Stored items:

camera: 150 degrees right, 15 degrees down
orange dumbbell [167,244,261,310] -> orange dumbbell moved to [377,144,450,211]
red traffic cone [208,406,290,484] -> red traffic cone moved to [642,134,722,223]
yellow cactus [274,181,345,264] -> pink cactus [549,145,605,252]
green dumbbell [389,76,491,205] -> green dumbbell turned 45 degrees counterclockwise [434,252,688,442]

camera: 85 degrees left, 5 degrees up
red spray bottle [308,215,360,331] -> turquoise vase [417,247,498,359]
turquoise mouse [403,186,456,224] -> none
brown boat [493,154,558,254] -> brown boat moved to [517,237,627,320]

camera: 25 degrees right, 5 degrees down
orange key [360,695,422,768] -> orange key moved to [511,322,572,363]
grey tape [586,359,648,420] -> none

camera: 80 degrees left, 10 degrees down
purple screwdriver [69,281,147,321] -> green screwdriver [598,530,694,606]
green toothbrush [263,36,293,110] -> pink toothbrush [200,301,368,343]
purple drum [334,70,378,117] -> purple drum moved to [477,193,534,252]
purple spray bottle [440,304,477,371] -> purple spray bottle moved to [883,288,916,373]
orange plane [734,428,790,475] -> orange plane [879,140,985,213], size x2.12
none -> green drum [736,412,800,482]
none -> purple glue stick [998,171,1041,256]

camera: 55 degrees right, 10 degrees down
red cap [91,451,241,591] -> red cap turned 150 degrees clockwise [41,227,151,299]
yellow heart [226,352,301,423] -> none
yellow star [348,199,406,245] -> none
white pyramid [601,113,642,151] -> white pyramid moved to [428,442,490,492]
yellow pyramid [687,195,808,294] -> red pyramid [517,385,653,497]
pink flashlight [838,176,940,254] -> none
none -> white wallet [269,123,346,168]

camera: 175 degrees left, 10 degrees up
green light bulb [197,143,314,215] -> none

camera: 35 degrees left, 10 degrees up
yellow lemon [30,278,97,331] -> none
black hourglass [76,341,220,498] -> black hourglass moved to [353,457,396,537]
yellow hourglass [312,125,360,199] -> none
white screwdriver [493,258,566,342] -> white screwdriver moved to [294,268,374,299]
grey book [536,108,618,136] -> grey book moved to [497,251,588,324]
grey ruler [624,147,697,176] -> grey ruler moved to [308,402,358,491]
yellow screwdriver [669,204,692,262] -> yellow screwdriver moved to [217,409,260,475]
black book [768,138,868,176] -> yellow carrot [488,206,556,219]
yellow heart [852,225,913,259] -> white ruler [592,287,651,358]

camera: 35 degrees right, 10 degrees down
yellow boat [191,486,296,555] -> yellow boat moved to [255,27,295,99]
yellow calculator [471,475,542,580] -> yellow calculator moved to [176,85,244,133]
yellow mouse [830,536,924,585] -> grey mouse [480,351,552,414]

▸ **YOUR TASK**:
Report each line of the records that holds the word "dumbbell".

▸ **ANSWER TO THIS EXERCISE**:
orange dumbbell [167,244,261,310] -> orange dumbbell moved to [377,144,450,211]
green dumbbell [389,76,491,205] -> green dumbbell turned 45 degrees counterclockwise [434,252,688,442]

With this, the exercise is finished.